● What is required: Swap "Album details" for "Record details" in the material, starting at the line that has "Peakposition (189, 34)" and stopping after the line that has "For the text-containing", and change nothing else. Reproduce only those lines, without the pictures.
►
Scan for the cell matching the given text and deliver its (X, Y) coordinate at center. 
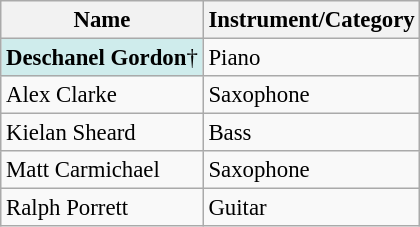
Matt Carmichael (102, 170)
Bass (312, 133)
Guitar (312, 208)
Name (102, 20)
Kielan Sheard (102, 133)
Ralph Porrett (102, 208)
Instrument/Category (312, 20)
Deschanel Gordon† (102, 58)
Alex Clarke (102, 95)
Piano (312, 58)
Output the (X, Y) coordinate of the center of the cell containing the given text.  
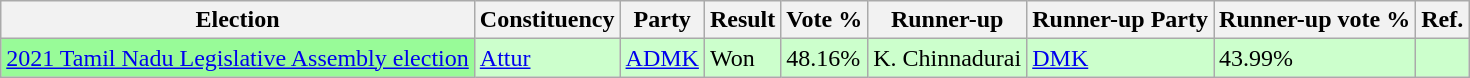
Runner-up Party (1120, 20)
Won (742, 58)
Runner-up (948, 20)
Vote % (824, 20)
Ref. (1442, 20)
43.99% (1315, 58)
K. Chinnadurai (948, 58)
Runner-up vote % (1315, 20)
Party (662, 20)
Attur (547, 58)
2021 Tamil Nadu Legislative Assembly election (238, 58)
ADMK (662, 58)
Constituency (547, 20)
Result (742, 20)
48.16% (824, 58)
DMK (1120, 58)
Election (238, 20)
Determine the (X, Y) coordinate at the center of the cell enclosing the given text.  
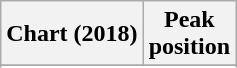
Peakposition (189, 34)
Chart (2018) (72, 34)
Return the (X, Y) coordinate for the center point of the cell that contains the specified text.  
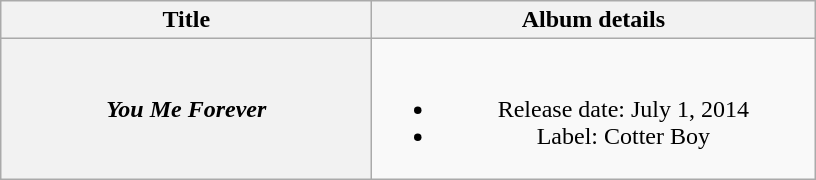
Album details (594, 20)
Release date: July 1, 2014Label: Cotter Boy (594, 109)
Title (186, 20)
You Me Forever (186, 109)
For the text-containing cell, return its midpoint in (x, y) coordinate format. 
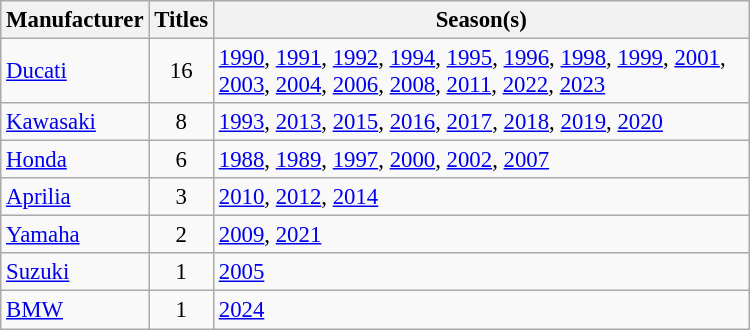
3 (182, 197)
Yamaha (75, 235)
Manufacturer (75, 20)
Suzuki (75, 273)
6 (182, 160)
2005 (481, 273)
2009, 2021 (481, 235)
1993, 2013, 2015, 2016, 2017, 2018, 2019, 2020 (481, 122)
Kawasaki (75, 122)
16 (182, 72)
8 (182, 122)
Season(s) (481, 20)
Aprilia (75, 197)
1988, 1989, 1997, 2000, 2002, 2007 (481, 160)
BMW (75, 310)
2024 (481, 310)
Honda (75, 160)
1990, 1991, 1992, 1994, 1995, 1996, 1998, 1999, 2001, 2003, 2004, 2006, 2008, 2011, 2022, 2023 (481, 72)
2010, 2012, 2014 (481, 197)
Titles (182, 20)
Ducati (75, 72)
2 (182, 235)
Scan for the cell matching the given text and deliver its [X, Y] coordinate at center. 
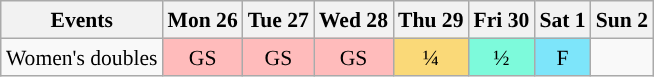
Thu 29 [431, 20]
Sun 2 [622, 20]
Wed 28 [354, 20]
Tue 27 [278, 20]
Mon 26 [202, 20]
½ [502, 56]
F [562, 56]
Women's doubles [82, 56]
Events [82, 20]
Fri 30 [502, 20]
¼ [431, 56]
Sat 1 [562, 20]
Return the (X, Y) coordinate for the center point of the cell that contains the specified text.  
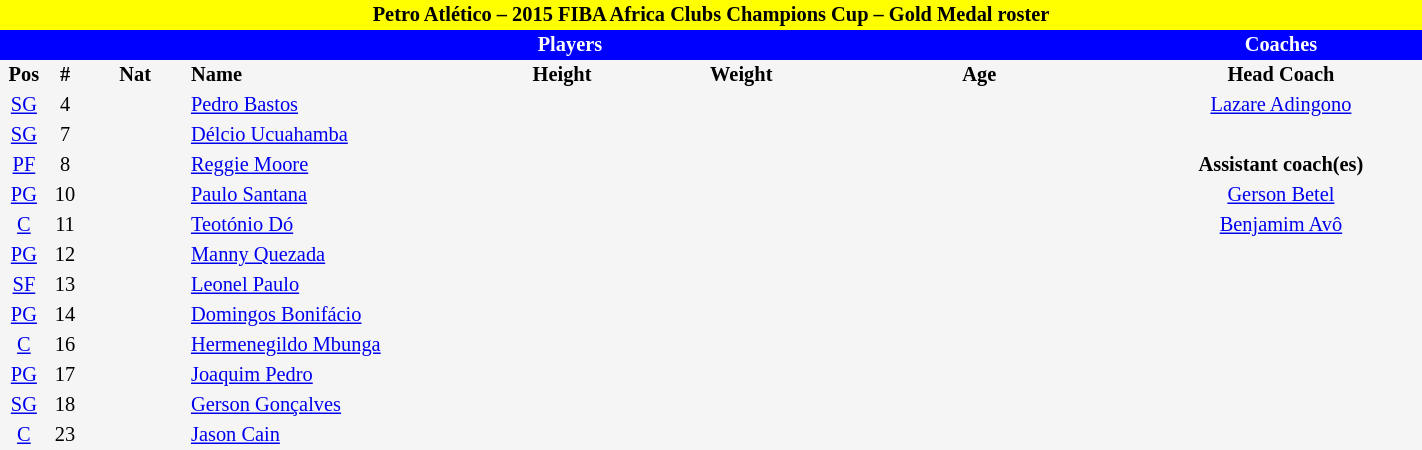
Players (570, 45)
Manny Quezada (324, 255)
16 (65, 345)
Age (980, 75)
Gerson Gonçalves (324, 405)
Assistant coach(es) (1281, 165)
7 (65, 135)
Teotónio Dó (324, 225)
PF (24, 165)
Benjamim Avô (1281, 225)
17 (65, 375)
18 (65, 405)
Name (324, 75)
SF (24, 285)
4 (65, 105)
11 (65, 225)
Paulo Santana (324, 195)
Pos (24, 75)
# (65, 75)
Coaches (1281, 45)
Pedro Bastos (324, 105)
Weight (742, 75)
Reggie Moore (324, 165)
Domingos Bonifácio (324, 315)
Joaquim Pedro (324, 375)
Height (562, 75)
12 (65, 255)
13 (65, 285)
8 (65, 165)
Jason Cain (324, 435)
Délcio Ucuahamba (324, 135)
10 (65, 195)
23 (65, 435)
14 (65, 315)
Nat (135, 75)
Leonel Paulo (324, 285)
Gerson Betel (1281, 195)
Head Coach (1281, 75)
Lazare Adingono (1281, 105)
Hermenegildo Mbunga (324, 345)
Petro Atlético – 2015 FIBA Africa Clubs Champions Cup – Gold Medal roster (711, 15)
Locate the cell with the specified text and output its (x, y) center coordinate. 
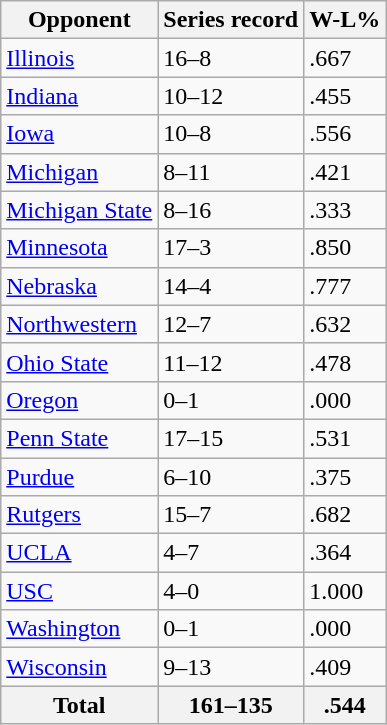
161–135 (231, 705)
Minnesota (80, 248)
Ohio State (80, 362)
.421 (345, 172)
8–16 (231, 210)
.409 (345, 667)
Wisconsin (80, 667)
Opponent (80, 20)
Northwestern (80, 324)
.455 (345, 96)
17–3 (231, 248)
.375 (345, 477)
9–13 (231, 667)
12–7 (231, 324)
.667 (345, 58)
11–12 (231, 362)
.777 (345, 286)
Purdue (80, 477)
Indiana (80, 96)
.364 (345, 553)
.544 (345, 705)
Iowa (80, 134)
.850 (345, 248)
Illinois (80, 58)
17–15 (231, 438)
Oregon (80, 400)
8–11 (231, 172)
16–8 (231, 58)
1.000 (345, 591)
Series record (231, 20)
Michigan State (80, 210)
USC (80, 591)
.531 (345, 438)
15–7 (231, 515)
4–7 (231, 553)
UCLA (80, 553)
Washington (80, 629)
Total (80, 705)
.632 (345, 324)
Nebraska (80, 286)
14–4 (231, 286)
Michigan (80, 172)
.478 (345, 362)
4–0 (231, 591)
W-L% (345, 20)
.556 (345, 134)
10–12 (231, 96)
.333 (345, 210)
6–10 (231, 477)
.682 (345, 515)
Penn State (80, 438)
10–8 (231, 134)
Rutgers (80, 515)
Search for the cell housing the specified text and yield its [X, Y] center coordinate. 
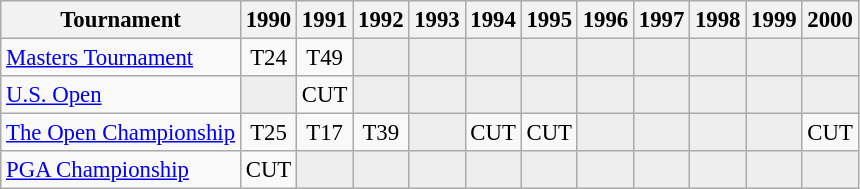
T39 [381, 133]
1995 [549, 20]
The Open Championship [121, 133]
1993 [437, 20]
1999 [774, 20]
1992 [381, 20]
T24 [268, 58]
T17 [325, 133]
U.S. Open [121, 95]
Tournament [121, 20]
1994 [493, 20]
1990 [268, 20]
Masters Tournament [121, 58]
1998 [718, 20]
1991 [325, 20]
1996 [605, 20]
1997 [661, 20]
PGA Championship [121, 170]
2000 [830, 20]
T25 [268, 133]
T49 [325, 58]
Determine the (X, Y) coordinate at the center of the cell enclosing the given text.  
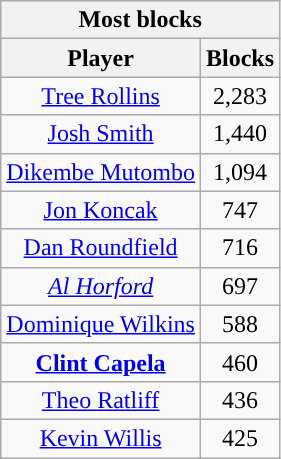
◄
● Worked solution:
Peakposition (189, 34)
Chart (2018) (72, 34)
Return the (X, Y) coordinate for the center point of the cell that contains the specified text.  
Record details (594, 20)
Release date: July 1, 2014Label: Cotter Boy (594, 109)
Title (186, 20)
You Me Forever (186, 109)
For the text-containing cell, return its midpoint in (x, y) coordinate format. 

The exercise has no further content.